* [Goal of the exercise] Where the records below show a line containing "brown cutting board: 6 -> 5", start copying; end with the line containing "yellow carrot: 1 -> 5", and copy it too.

* [Record extracts]
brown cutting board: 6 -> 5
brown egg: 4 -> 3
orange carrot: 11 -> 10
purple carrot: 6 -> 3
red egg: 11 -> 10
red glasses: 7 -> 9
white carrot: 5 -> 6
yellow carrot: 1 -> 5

* * *

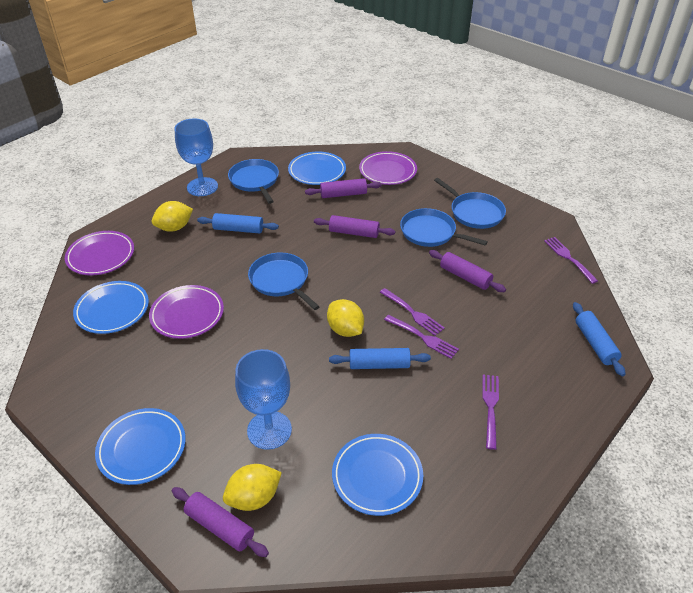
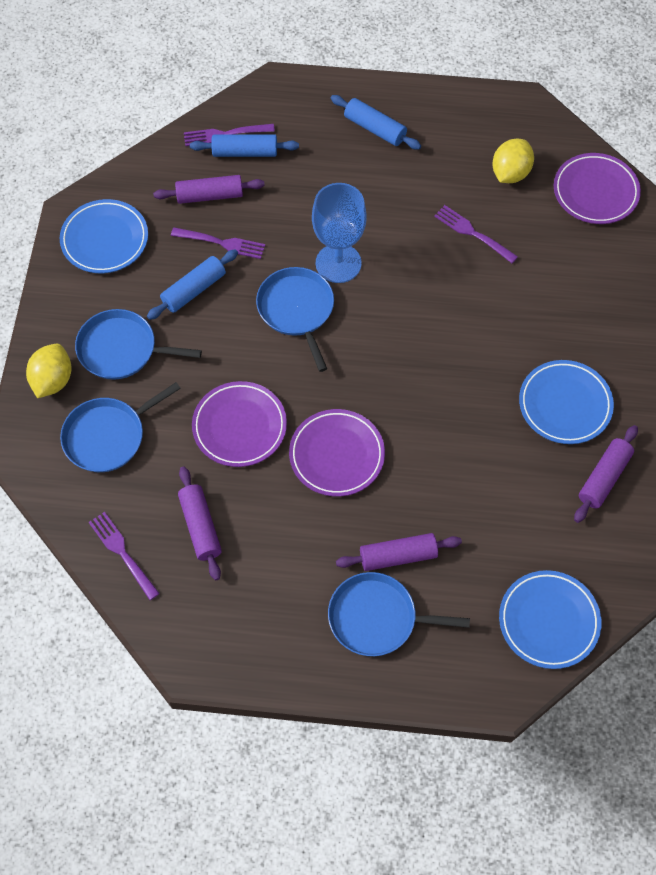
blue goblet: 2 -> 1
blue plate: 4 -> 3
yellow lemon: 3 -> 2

* [Answer area]
brown cutting board: 6 -> 5
brown egg: 4 -> 3
orange carrot: 11 -> 10
purple carrot: 6 -> 3
red egg: 11 -> 10
red glasses: 7 -> 9
white carrot: 5 -> 6
yellow carrot: 1 -> 5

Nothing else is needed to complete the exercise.